● The problem: The expected answer holds every line from the first line of the data below through the line containing "U11: NAND 74LS00", exactly as written, and no other line.

● Itemized modification records:
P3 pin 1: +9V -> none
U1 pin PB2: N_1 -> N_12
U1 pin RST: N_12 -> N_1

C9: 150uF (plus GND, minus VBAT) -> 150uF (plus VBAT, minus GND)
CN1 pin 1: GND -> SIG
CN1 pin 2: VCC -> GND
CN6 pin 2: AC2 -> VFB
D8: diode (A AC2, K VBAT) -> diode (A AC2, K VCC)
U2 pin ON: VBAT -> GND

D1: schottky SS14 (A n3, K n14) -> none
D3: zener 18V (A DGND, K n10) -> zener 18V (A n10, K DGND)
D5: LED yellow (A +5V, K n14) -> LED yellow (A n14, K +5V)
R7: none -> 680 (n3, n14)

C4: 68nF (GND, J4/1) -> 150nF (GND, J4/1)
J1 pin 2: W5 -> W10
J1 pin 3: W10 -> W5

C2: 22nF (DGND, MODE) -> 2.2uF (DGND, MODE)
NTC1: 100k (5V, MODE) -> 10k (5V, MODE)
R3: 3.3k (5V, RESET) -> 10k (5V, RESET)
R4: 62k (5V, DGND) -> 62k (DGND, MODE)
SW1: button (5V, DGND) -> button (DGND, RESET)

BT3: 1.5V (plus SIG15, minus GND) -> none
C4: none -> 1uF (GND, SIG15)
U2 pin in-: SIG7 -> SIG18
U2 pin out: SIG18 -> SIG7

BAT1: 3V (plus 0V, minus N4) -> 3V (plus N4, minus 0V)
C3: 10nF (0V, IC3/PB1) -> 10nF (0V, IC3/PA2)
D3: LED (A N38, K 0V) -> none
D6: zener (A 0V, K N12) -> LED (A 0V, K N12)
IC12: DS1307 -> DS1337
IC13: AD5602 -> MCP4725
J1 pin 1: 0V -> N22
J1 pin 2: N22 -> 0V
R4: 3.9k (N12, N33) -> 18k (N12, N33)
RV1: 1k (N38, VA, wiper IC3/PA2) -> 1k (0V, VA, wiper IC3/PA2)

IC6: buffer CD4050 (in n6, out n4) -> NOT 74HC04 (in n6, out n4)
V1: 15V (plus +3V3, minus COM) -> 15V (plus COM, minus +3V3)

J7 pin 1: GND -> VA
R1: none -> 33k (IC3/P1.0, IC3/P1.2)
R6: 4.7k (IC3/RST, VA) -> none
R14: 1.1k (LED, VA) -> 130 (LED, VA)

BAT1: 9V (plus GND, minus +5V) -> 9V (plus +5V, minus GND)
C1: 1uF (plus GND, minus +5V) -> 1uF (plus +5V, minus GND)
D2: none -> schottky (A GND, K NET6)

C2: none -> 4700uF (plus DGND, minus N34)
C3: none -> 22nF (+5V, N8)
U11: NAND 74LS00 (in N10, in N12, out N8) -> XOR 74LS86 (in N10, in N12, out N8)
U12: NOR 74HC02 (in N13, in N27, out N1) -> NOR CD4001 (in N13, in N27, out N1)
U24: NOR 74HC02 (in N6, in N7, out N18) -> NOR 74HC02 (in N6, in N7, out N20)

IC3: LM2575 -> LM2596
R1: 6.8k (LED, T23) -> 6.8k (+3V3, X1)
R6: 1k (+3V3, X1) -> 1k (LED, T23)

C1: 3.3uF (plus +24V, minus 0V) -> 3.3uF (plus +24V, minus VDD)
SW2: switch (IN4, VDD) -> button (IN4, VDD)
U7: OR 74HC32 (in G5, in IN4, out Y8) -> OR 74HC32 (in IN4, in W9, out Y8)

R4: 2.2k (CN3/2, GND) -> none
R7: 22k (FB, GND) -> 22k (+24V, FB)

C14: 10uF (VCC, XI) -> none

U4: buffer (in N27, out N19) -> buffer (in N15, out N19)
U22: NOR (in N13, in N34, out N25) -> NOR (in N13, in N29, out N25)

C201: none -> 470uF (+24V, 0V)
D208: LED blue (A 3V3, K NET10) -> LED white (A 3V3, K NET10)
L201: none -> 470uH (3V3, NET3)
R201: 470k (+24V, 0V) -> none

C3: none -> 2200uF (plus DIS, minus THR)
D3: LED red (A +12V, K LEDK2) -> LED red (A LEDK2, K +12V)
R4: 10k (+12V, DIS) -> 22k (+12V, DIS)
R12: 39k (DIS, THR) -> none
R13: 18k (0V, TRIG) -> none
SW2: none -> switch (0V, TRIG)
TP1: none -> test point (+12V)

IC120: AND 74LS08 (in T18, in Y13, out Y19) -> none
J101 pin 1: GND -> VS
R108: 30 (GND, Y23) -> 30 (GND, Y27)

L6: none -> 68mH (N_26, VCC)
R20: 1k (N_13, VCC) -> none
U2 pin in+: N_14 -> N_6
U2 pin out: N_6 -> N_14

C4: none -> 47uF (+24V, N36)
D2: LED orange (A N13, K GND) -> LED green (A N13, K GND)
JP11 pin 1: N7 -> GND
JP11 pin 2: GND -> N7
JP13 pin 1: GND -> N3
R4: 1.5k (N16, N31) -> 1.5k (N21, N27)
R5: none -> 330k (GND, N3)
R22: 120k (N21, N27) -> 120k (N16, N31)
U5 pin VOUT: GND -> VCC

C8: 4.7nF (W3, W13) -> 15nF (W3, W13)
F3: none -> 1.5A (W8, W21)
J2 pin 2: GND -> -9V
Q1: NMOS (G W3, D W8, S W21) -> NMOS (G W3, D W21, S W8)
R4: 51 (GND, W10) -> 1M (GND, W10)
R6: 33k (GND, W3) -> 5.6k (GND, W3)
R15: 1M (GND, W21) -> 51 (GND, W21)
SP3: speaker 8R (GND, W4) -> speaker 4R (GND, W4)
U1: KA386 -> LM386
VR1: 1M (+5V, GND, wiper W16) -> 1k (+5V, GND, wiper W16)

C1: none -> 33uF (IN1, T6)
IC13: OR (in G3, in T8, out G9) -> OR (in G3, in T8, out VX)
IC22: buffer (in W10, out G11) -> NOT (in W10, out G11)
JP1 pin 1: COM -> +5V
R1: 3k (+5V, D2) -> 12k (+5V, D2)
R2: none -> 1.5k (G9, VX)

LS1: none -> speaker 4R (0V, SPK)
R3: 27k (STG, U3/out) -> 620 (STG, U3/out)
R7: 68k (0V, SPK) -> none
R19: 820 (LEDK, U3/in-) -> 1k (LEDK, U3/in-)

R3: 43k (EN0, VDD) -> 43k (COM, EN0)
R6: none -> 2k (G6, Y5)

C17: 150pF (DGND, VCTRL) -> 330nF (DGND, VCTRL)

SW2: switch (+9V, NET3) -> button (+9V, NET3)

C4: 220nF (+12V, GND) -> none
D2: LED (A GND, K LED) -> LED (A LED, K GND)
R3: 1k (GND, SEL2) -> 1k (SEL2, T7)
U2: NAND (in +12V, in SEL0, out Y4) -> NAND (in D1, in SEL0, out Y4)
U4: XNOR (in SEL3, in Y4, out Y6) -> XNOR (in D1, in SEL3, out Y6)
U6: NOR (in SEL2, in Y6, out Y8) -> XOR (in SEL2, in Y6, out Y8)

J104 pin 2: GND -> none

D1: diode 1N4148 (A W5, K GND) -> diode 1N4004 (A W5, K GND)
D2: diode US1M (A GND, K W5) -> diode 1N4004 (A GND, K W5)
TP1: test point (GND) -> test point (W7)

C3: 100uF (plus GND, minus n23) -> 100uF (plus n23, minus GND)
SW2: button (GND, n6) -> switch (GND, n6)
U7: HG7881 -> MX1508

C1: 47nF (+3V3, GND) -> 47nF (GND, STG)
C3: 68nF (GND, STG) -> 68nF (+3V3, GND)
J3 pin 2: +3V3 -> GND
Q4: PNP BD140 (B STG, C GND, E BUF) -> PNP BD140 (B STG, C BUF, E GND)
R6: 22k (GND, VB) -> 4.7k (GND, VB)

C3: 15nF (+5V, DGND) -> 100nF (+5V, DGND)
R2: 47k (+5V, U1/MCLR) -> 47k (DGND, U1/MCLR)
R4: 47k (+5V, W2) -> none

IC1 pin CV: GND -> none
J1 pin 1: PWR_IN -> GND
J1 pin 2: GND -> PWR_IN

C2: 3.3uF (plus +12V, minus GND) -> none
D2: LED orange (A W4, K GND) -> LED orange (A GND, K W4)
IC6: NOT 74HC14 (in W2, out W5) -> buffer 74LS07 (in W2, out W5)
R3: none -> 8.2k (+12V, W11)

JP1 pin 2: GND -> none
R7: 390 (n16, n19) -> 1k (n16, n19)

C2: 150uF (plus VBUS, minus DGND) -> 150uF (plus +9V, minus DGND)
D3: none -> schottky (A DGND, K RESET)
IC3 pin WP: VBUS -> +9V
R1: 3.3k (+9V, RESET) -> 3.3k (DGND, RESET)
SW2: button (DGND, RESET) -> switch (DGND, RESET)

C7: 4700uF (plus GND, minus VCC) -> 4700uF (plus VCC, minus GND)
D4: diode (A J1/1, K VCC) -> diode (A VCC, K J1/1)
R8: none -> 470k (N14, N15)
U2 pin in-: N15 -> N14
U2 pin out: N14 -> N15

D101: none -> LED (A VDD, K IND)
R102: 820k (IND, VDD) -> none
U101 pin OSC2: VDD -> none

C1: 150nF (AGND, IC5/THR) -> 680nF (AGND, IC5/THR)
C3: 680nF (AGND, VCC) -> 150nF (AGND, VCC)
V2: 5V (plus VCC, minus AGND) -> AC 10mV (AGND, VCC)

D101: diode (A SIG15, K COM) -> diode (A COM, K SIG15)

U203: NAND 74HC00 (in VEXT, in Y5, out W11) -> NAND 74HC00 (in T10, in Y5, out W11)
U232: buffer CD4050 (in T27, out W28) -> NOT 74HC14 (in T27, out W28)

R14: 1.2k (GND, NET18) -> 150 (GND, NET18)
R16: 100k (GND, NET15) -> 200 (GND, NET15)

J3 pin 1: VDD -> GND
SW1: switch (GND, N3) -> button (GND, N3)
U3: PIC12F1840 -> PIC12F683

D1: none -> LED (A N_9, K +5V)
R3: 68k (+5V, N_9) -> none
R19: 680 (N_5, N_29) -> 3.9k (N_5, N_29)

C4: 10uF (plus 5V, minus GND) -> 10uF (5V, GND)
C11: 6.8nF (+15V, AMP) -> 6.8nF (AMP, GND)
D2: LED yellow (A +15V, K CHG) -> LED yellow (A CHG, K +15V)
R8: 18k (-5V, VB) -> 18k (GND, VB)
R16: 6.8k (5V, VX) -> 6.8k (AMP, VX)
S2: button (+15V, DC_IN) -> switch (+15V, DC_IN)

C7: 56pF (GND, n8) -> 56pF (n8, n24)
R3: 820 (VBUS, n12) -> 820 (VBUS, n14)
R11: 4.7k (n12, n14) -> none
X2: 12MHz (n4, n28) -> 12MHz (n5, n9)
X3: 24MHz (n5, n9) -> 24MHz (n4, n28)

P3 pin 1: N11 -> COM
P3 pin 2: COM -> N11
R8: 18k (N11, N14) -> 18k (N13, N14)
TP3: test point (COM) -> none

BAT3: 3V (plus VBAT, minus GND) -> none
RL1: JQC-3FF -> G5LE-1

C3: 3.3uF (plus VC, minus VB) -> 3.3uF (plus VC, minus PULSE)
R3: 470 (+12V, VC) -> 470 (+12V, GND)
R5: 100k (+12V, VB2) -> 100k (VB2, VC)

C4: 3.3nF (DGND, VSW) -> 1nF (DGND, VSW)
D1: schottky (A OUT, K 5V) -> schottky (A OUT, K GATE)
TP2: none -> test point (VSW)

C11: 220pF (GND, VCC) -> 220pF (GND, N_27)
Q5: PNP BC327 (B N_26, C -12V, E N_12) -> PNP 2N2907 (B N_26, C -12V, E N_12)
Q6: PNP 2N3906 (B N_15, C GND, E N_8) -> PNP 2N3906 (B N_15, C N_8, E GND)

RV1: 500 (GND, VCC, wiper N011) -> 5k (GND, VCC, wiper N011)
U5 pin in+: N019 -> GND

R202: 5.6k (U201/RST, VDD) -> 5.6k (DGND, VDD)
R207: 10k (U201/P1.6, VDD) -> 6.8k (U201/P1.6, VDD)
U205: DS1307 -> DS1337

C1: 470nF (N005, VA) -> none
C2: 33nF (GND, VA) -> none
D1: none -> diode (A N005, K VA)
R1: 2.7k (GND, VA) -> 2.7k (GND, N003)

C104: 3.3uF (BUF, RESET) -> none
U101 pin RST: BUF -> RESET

● Answer to the problem:
P3 pin 1: +9V -> none
U1 pin PB2: N_1 -> N_12
U1 pin RST: N_12 -> N_1

C9: 150uF (plus GND, minus VBAT) -> 150uF (plus VBAT, minus GND)
CN1 pin 1: GND -> SIG
CN1 pin 2: VCC -> GND
CN6 pin 2: AC2 -> VFB
D8: diode (A AC2, K VBAT) -> diode (A AC2, K VCC)
U2 pin ON: VBAT -> GND

D1: schottky SS14 (A n3, K n14) -> none
D3: zener 18V (A DGND, K n10) -> zener 18V (A n10, K DGND)
D5: LED yellow (A +5V, K n14) -> LED yellow (A n14, K +5V)
R7: none -> 680 (n3, n14)

C4: 68nF (GND, J4/1) -> 150nF (GND, J4/1)
J1 pin 2: W5 -> W10
J1 pin 3: W10 -> W5

C2: 22nF (DGND, MODE) -> 2.2uF (DGND, MODE)
NTC1: 100k (5V, MODE) -> 10k (5V, MODE)
R3: 3.3k (5V, RESET) -> 10k (5V, RESET)
R4: 62k (5V, DGND) -> 62k (DGND, MODE)
SW1: button (5V, DGND) -> button (DGND, RESET)

BT3: 1.5V (plus SIG15, minus GND) -> none
C4: none -> 1uF (GND, SIG15)
U2 pin in-: SIG7 -> SIG18
U2 pin out: SIG18 -> SIG7

BAT1: 3V (plus 0V, minus N4) -> 3V (plus N4, minus 0V)
C3: 10nF (0V, IC3/PB1) -> 10nF (0V, IC3/PA2)
D3: LED (A N38, K 0V) -> none
D6: zener (A 0V, K N12) -> LED (A 0V, K N12)
IC12: DS1307 -> DS1337
IC13: AD5602 -> MCP4725
J1 pin 1: 0V -> N22
J1 pin 2: N22 -> 0V
R4: 3.9k (N12, N33) -> 18k (N12, N33)
RV1: 1k (N38, VA, wiper IC3/PA2) -> 1k (0V, VA, wiper IC3/PA2)

IC6: buffer CD4050 (in n6, out n4) -> NOT 74HC04 (in n6, out n4)
V1: 15V (plus +3V3, minus COM) -> 15V (plus COM, minus +3V3)

J7 pin 1: GND -> VA
R1: none -> 33k (IC3/P1.0, IC3/P1.2)
R6: 4.7k (IC3/RST, VA) -> none
R14: 1.1k (LED, VA) -> 130 (LED, VA)

BAT1: 9V (plus GND, minus +5V) -> 9V (plus +5V, minus GND)
C1: 1uF (plus GND, minus +5V) -> 1uF (plus +5V, minus GND)
D2: none -> schottky (A GND, K NET6)

C2: none -> 4700uF (plus DGND, minus N34)
C3: none -> 22nF (+5V, N8)
U11: NAND 74LS00 (in N10, in N12, out N8) -> XOR 74LS86 (in N10, in N12, out N8)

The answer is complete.